RECORDS SUPPLIED: Begin
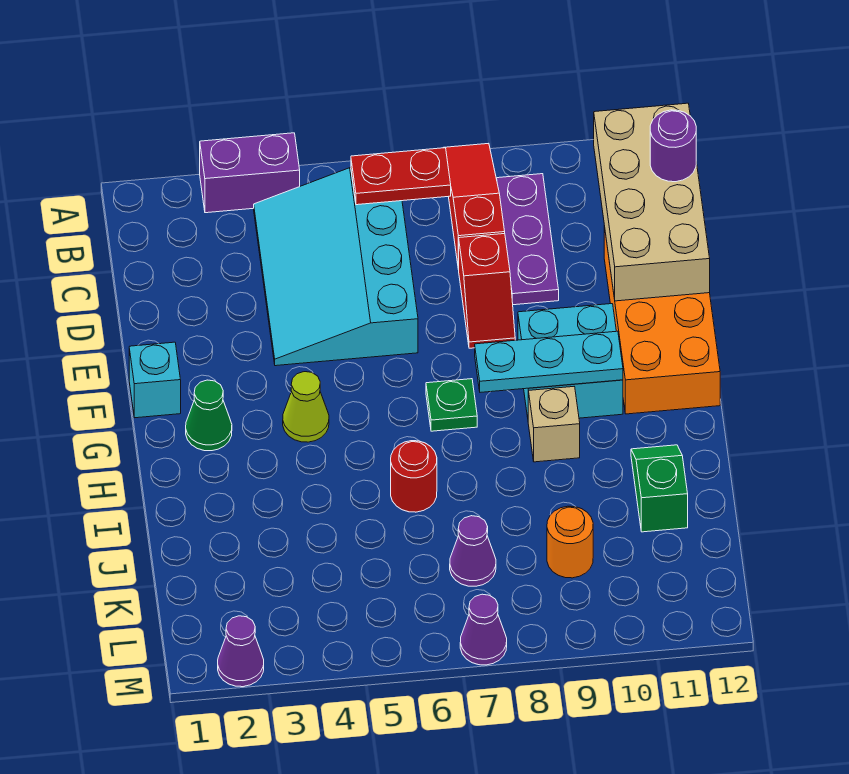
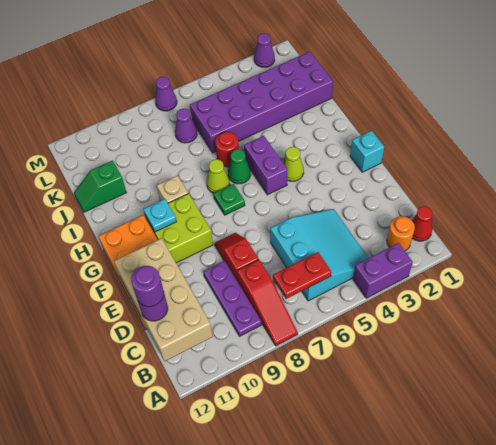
none -> red 1x1 cone [412,206,432,241]
cyan 3x4 slope [254,168,418,366] -> cyan 3x3 slope [270,209,368,301]
none -> purple 1x1 round brick [131,266,164,307]
cyan 2x2 brick [518,304,623,418] -> lime 2x2 brick [145,194,213,263]
green 1x1 cone [186,380,232,451] -> green 1x1 cone moved to [228,149,250,184]
none -> purple 1x2 brick [244,136,287,195]
cyan 1x3 plate [475,331,623,392] -> cyan 1x1 plate [143,199,177,232]
none -> lime 1x1 cone [207,159,230,193]
green 1x2 slope [631,445,688,532] -> green 1x2 slope turned to [74,160,127,212]
none -> purple 2x6 brick [190,52,333,153]
orange 1x1 round brick [547,506,593,578] -> orange 1x1 round brick moved to [387,216,415,251]

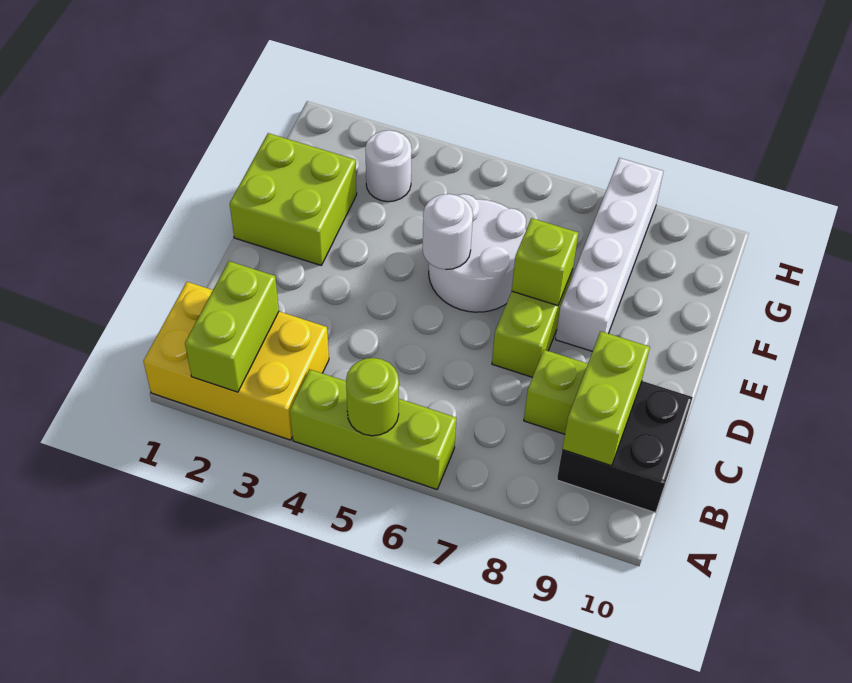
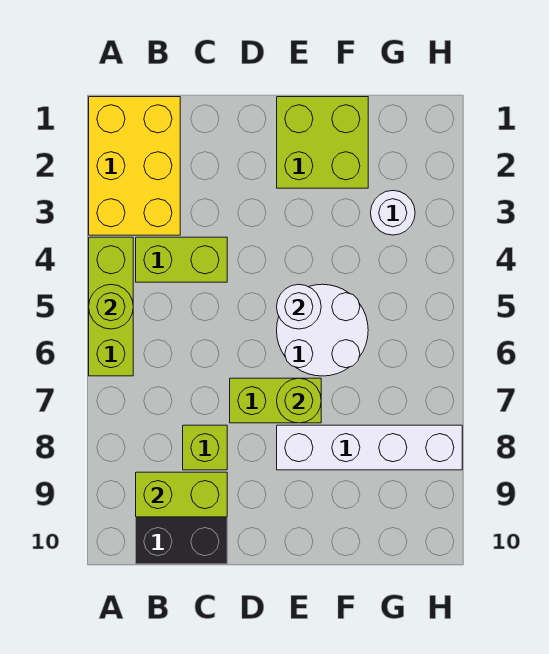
lime 1x2 brick [185,261,279,392] -> lime 1x2 brick moved to [136,237,227,282]
lime 1x1 brick [512,218,578,306] -> lime 1x1 round brick [277,378,321,423]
RECORDS SUPPLIED: End
YOUR ASSIGNMENT:
What is needed is an exact copy of the lines from the one containing "lime 1x2 brick [185,261,279,392]" through the last line of the records above, both included.

EXERCISE RESULT:
lime 1x2 brick [185,261,279,392] -> lime 1x2 brick moved to [136,237,227,282]
lime 1x1 brick [512,218,578,306] -> lime 1x1 round brick [277,378,321,423]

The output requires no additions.